EXERCISE BRIEF:
Print every one of the following rows word for word, and leave the pictures out of your answer.
— START OF THE DATA —
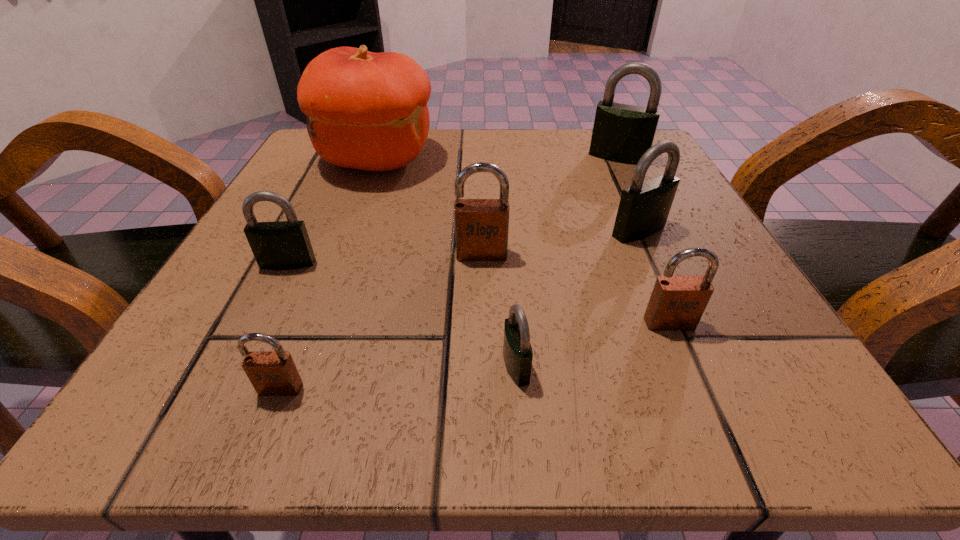
The image size is (960, 540). Find the location of `blank space at the left edge`. blank space at the left edge is located at coordinates (261, 276).

I want to click on free space at the right edge, so click(x=730, y=307).

Where is `vacant space at the far left corner`? This screenshot has width=960, height=540. vacant space at the far left corner is located at coordinates (327, 163).

Where is `vacant space at the near left corner of the desktop`? This screenshot has height=540, width=960. vacant space at the near left corner of the desktop is located at coordinates (264, 407).

Locate an element on the screen. free space at the far right corner of the desktop is located at coordinates (585, 151).

Find the location of `free space between the smallest black padlock and the sixth nearest object`. free space between the smallest black padlock and the sixth nearest object is located at coordinates (577, 298).

At what (x,y) coordinates should I click in order to perform the action: click on vacant point located between the nearest brown padlock and the third smallest black padlock. Please return your answer as a coordinate pair (x, y). Image resolution: width=960 pixels, height=540 pixels. Looking at the image, I should click on (460, 309).

Where is `free spot between the pumpkin and the second nearest black padlock`? Image resolution: width=960 pixels, height=540 pixels. free spot between the pumpkin and the second nearest black padlock is located at coordinates (332, 211).

This screenshot has width=960, height=540. In order to click on vacant point located between the biggest brown padlock and the pumpkin in this screenshot , I will do `click(429, 207)`.

You are a GUI agent. You are given a task and a screenshot of the screen. Output one action in this format:
    pyautogui.click(x=<x>, y=<y>)
    Task: Click on the vacant area that lies between the pumpkin and the fifth farthest padlock
    
    Given the screenshot: What is the action you would take?
    pyautogui.click(x=522, y=241)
— END OF THE DATA —
WRITTEN SOLUTION:
The image size is (960, 540). Find the location of `blank space at the left edge`. blank space at the left edge is located at coordinates (261, 276).

I want to click on free space at the right edge, so click(x=730, y=307).

Where is `vacant space at the far left corner`? This screenshot has width=960, height=540. vacant space at the far left corner is located at coordinates (327, 163).

Where is `vacant space at the near left corner of the desktop`? This screenshot has height=540, width=960. vacant space at the near left corner of the desktop is located at coordinates (264, 407).

Locate an element on the screen. free space at the far right corner of the desktop is located at coordinates (585, 151).

Find the location of `free space between the smallest black padlock and the sixth nearest object`. free space between the smallest black padlock and the sixth nearest object is located at coordinates (577, 298).

At what (x,y) coordinates should I click in order to perform the action: click on vacant point located between the nearest brown padlock and the third smallest black padlock. Please return your answer as a coordinate pair (x, y). Image resolution: width=960 pixels, height=540 pixels. Looking at the image, I should click on (460, 309).

Where is `free spot between the pumpkin and the second nearest black padlock`? Image resolution: width=960 pixels, height=540 pixels. free spot between the pumpkin and the second nearest black padlock is located at coordinates (332, 211).

This screenshot has width=960, height=540. In order to click on vacant point located between the biggest brown padlock and the pumpkin in this screenshot , I will do `click(429, 207)`.

You are a GUI agent. You are given a task and a screenshot of the screen. Output one action in this format:
    pyautogui.click(x=<x>, y=<y>)
    Task: Click on the vacant area that lies between the pumpkin and the fifth farthest padlock
    
    Given the screenshot: What is the action you would take?
    pyautogui.click(x=522, y=241)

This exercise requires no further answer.